- **DIRECTIONS FOR THIS TASK**
The lines from the one containing "white soap dispenser [312,274,374,382]" through the final line of the data below must be written out exactly, both included, and nothing more.

- **SOURCE RECORDS**

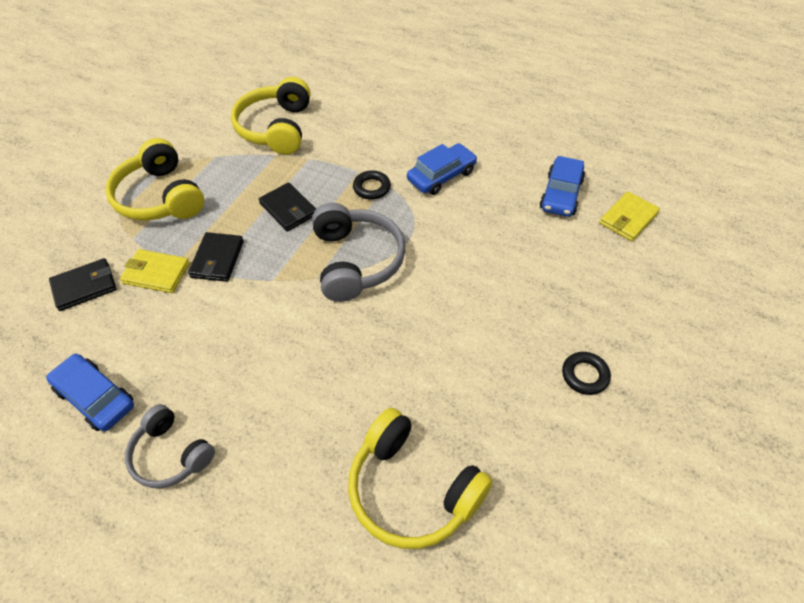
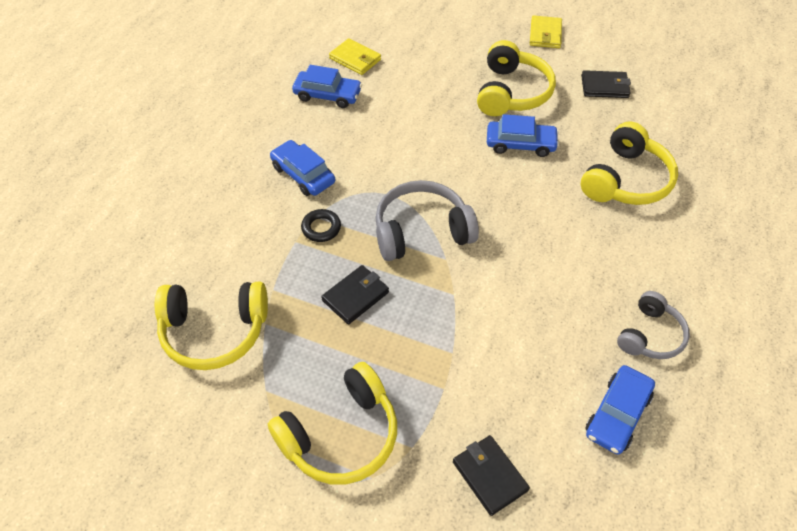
camera: 95 degrees left, 0 degrees up
yellow wallet [120,249,190,293] -> yellow wallet moved to [530,15,562,48]
black wallet [188,232,244,282] -> black wallet moved to [581,70,631,98]
black ring [562,352,611,395] -> yellow headphones [477,40,556,116]
none -> blue car [487,114,559,157]

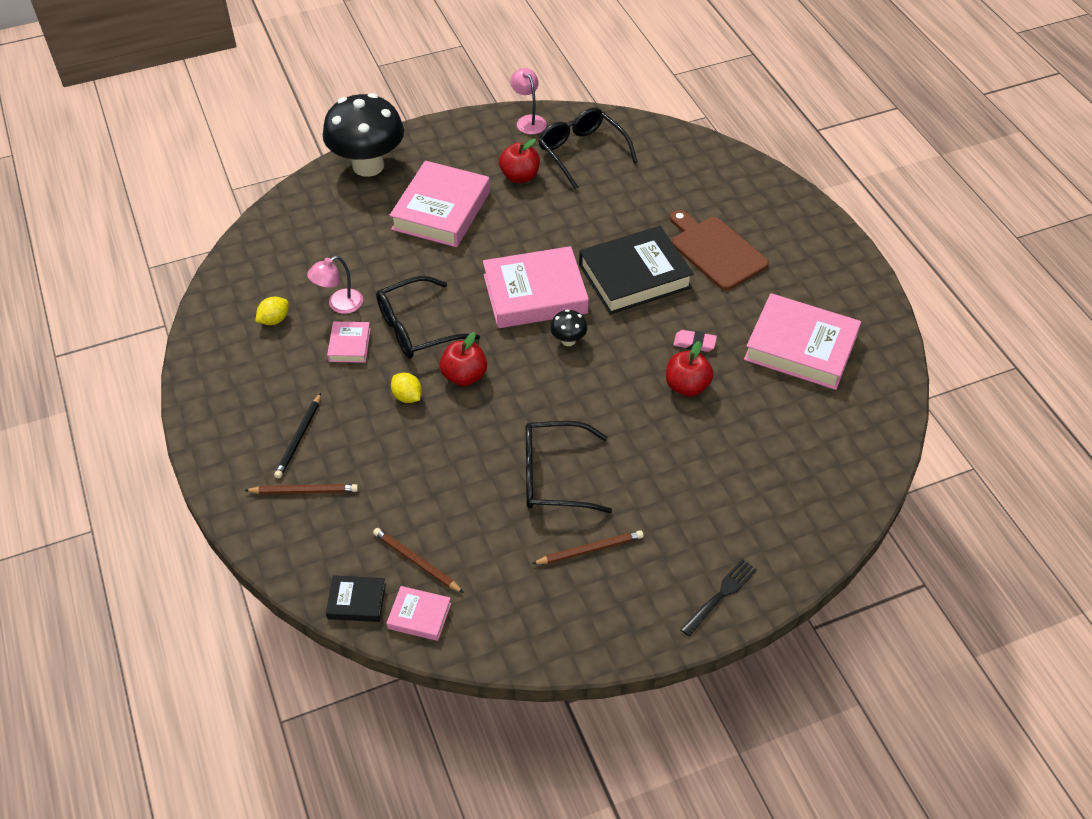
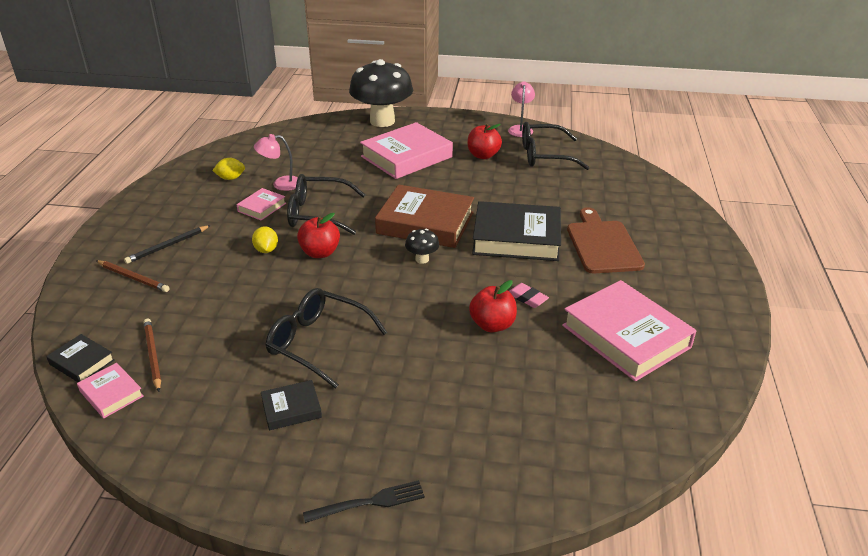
camera: 30 degrees right, 15 degrees down
pink book [483,246,589,328] -> brown book [375,185,474,248]
brown pencil [532,530,644,564] -> black book [261,380,322,430]
black glasses [538,108,638,190] -> black glasses turned 90 degrees counterclockwise [522,122,590,170]

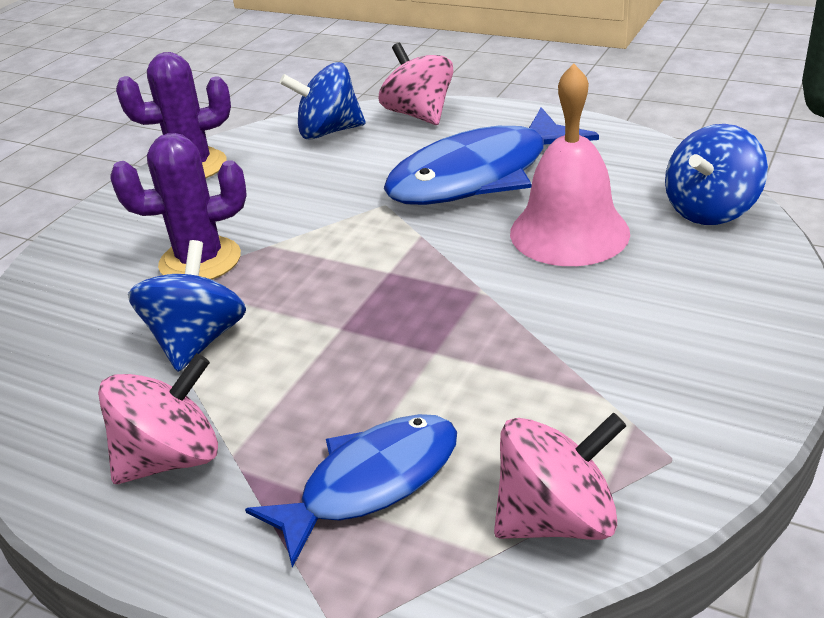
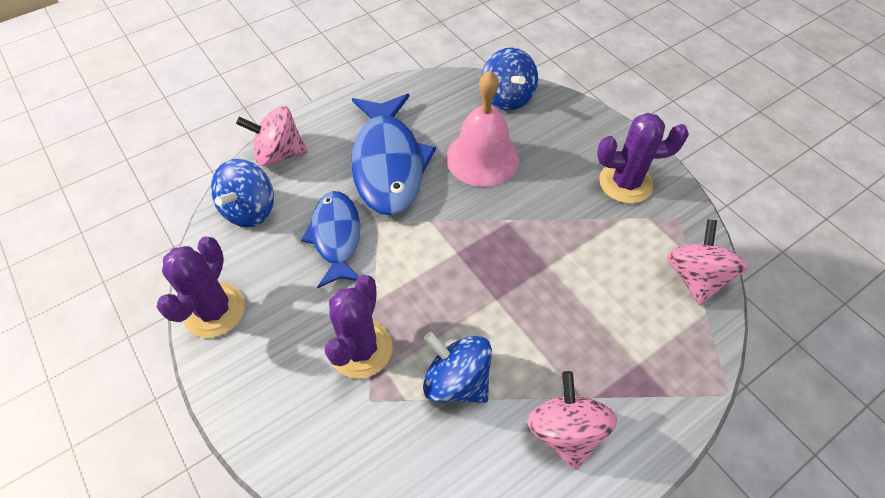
camera: 65 degrees left, 20 degrees up
blue fish [245,414,457,568] -> blue fish moved to [301,191,360,288]
none -> purple cactus [597,113,689,204]

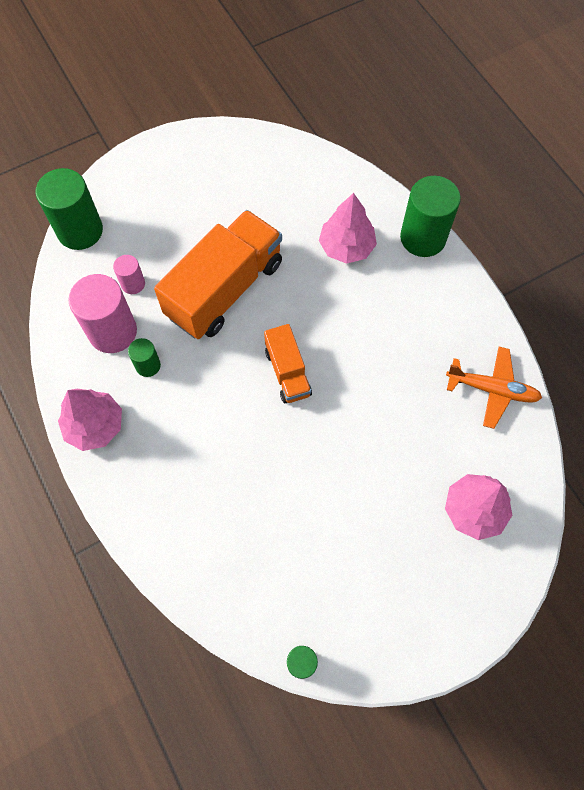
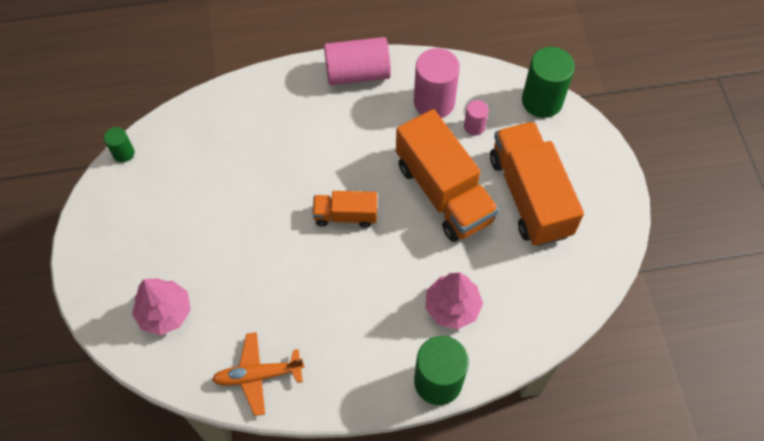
camera: 110 degrees right, 5 degrees down
pink tree [58,389,122,451] -> pink cylinder [324,37,391,85]
green cylinder [128,338,161,377] -> none
orange plane [446,347,542,429] -> orange plane turned 45 degrees clockwise [212,332,304,416]
none -> orange truck [490,121,584,246]

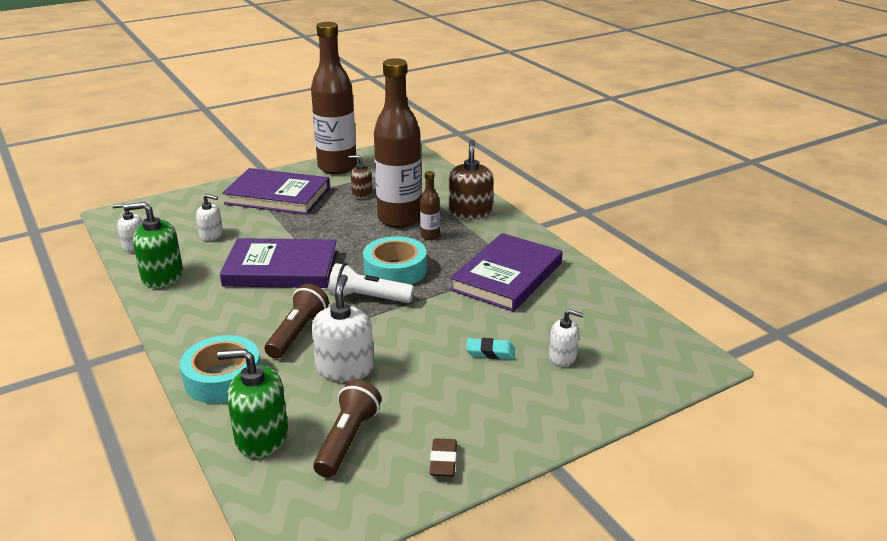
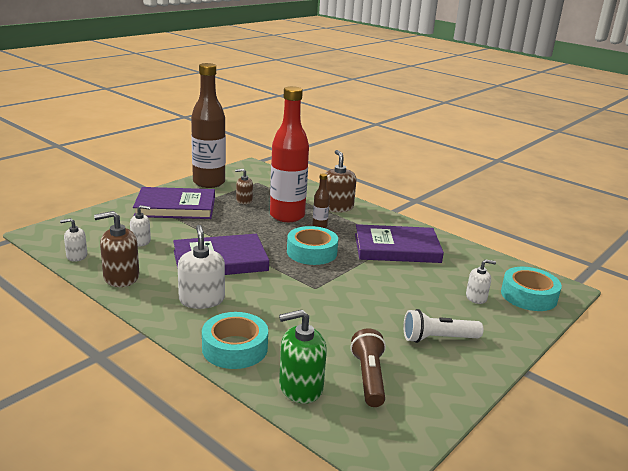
camera: 20 degrees left, 5 degrees down
green soap dispenser [123,202,183,288] -> brown soap dispenser [94,211,139,287]
brown flashlight [265,284,329,359] -> none
white soap dispenser [312,274,374,382] -> white soap dispenser moved to [178,225,225,309]
white flashlight [328,263,414,303] -> white flashlight moved to [403,309,483,343]
brown bottle [374,58,422,228] -> red bottle [270,86,309,222]
brown eraser [430,438,457,477] -> none
purple book [450,233,563,312] -> purple book turned 75 degrees clockwise [355,224,444,263]
turquoise eraser [466,338,515,359] -> none
none -> turquoise tape [501,267,562,311]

- **TASK RESPONSE**
white soap dispenser [312,274,374,382] -> white soap dispenser moved to [178,225,225,309]
white flashlight [328,263,414,303] -> white flashlight moved to [403,309,483,343]
brown bottle [374,58,422,228] -> red bottle [270,86,309,222]
brown eraser [430,438,457,477] -> none
purple book [450,233,563,312] -> purple book turned 75 degrees clockwise [355,224,444,263]
turquoise eraser [466,338,515,359] -> none
none -> turquoise tape [501,267,562,311]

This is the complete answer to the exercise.